Stored items from a collection →
>>>>

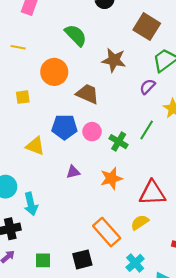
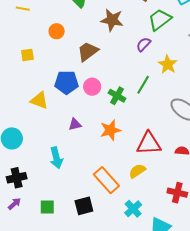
orange circle: (54, 72) -> (57, 31), size x0.6
brown trapezoid: (88, 94) -> (88, 51), turned -60
cyan arrow: (31, 204) -> (56, 158), moved

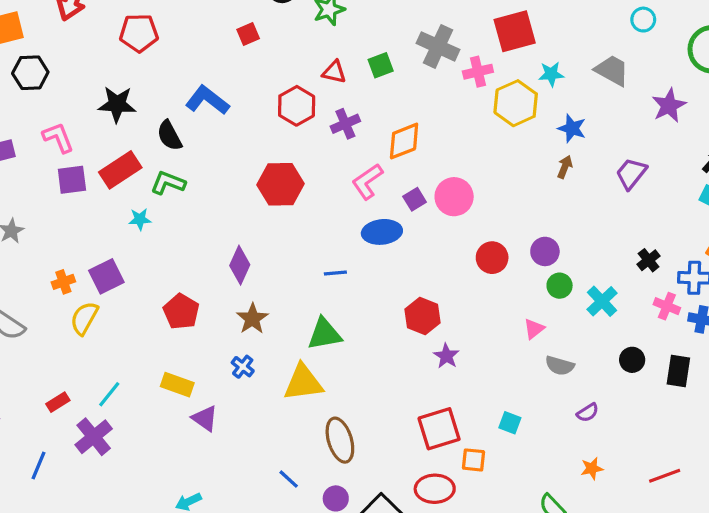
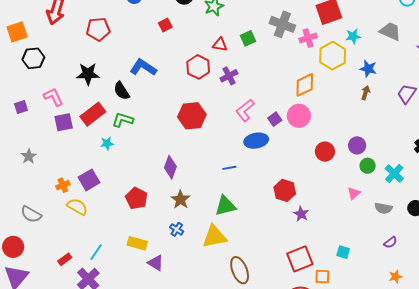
orange diamond: (404, 141) -> (305, 85), moved
yellow semicircle: (84, 318) -> (77, 207), turned 95
gray semicircle: (560, 366) -> (383, 208), moved

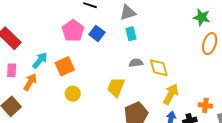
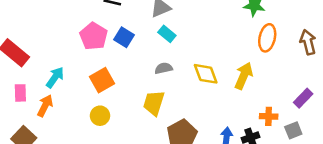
cyan rectangle: (131, 34) -> (167, 34), turned -32
gray semicircle: (136, 63) -> (164, 68), moved
orange square: (65, 66) -> (102, 80), moved
yellow arrow: (171, 94) -> (244, 76), moved

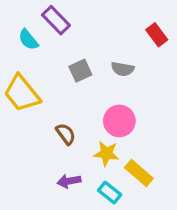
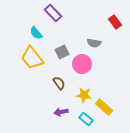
cyan semicircle: (28, 40) -> (36, 33), moved
gray square: (80, 71) -> (62, 52), moved
pink circle: (119, 121) -> (82, 64), moved

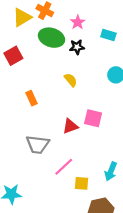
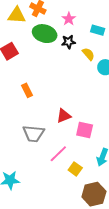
yellow triangle: (22, 17) -> (17, 15), turned 36
yellow semicircle: (71, 80) -> (88, 54), moved
pink square: (93, 118) -> (85, 130), moved
yellow square: (81, 183) -> (75, 169), turned 32

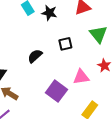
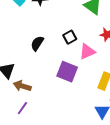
black square: (65, 44) -> (70, 37), moved

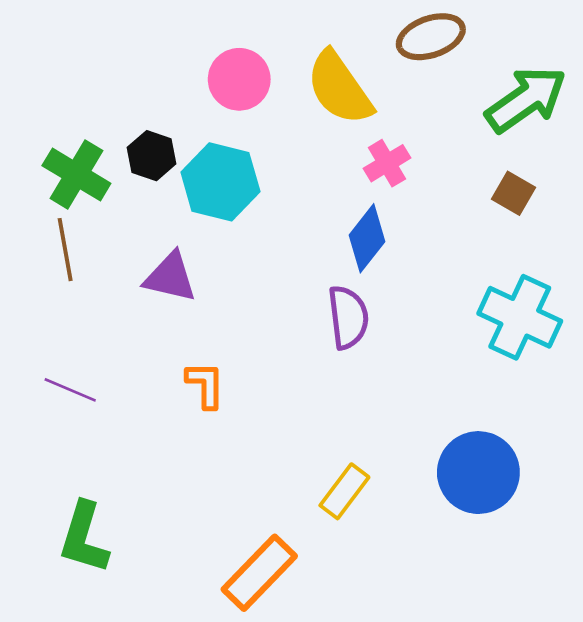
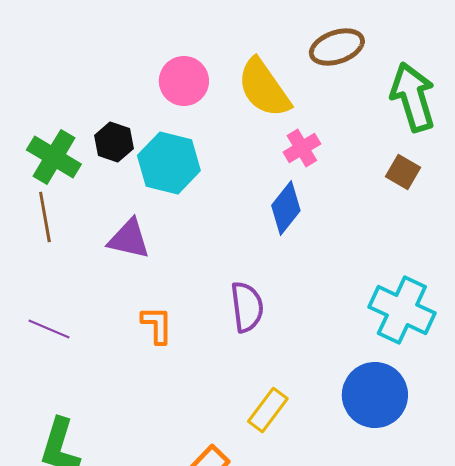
green arrow: (526, 99) -> (413, 97), turned -72
purple semicircle: (348, 317) -> (247, 307), moved
cyan cross: (520, 317) -> (402, 310), moved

<<<<

TASK PROMPT → Repeat exactly, please: transcribe each entry and leave out the pictures.

REPLY TO THE EXERCISE →
orange circle: (54, 72) -> (57, 31), size x0.6
brown trapezoid: (88, 94) -> (88, 51), turned -60
cyan arrow: (31, 204) -> (56, 158), moved

orange diamond: (404, 141) -> (305, 85), moved
yellow semicircle: (84, 318) -> (77, 207), turned 95
gray semicircle: (560, 366) -> (383, 208), moved

cyan rectangle: (131, 34) -> (167, 34), turned -32
gray semicircle: (136, 63) -> (164, 68), moved
orange square: (65, 66) -> (102, 80), moved
yellow arrow: (171, 94) -> (244, 76), moved

cyan semicircle: (28, 40) -> (36, 33), moved
gray square: (80, 71) -> (62, 52), moved
pink circle: (119, 121) -> (82, 64), moved

yellow triangle: (22, 17) -> (17, 15), turned 36
yellow semicircle: (71, 80) -> (88, 54), moved
pink square: (93, 118) -> (85, 130), moved
yellow square: (81, 183) -> (75, 169), turned 32

black square: (65, 44) -> (70, 37), moved

green arrow: (526, 99) -> (413, 97), turned -72
purple semicircle: (348, 317) -> (247, 307), moved
cyan cross: (520, 317) -> (402, 310), moved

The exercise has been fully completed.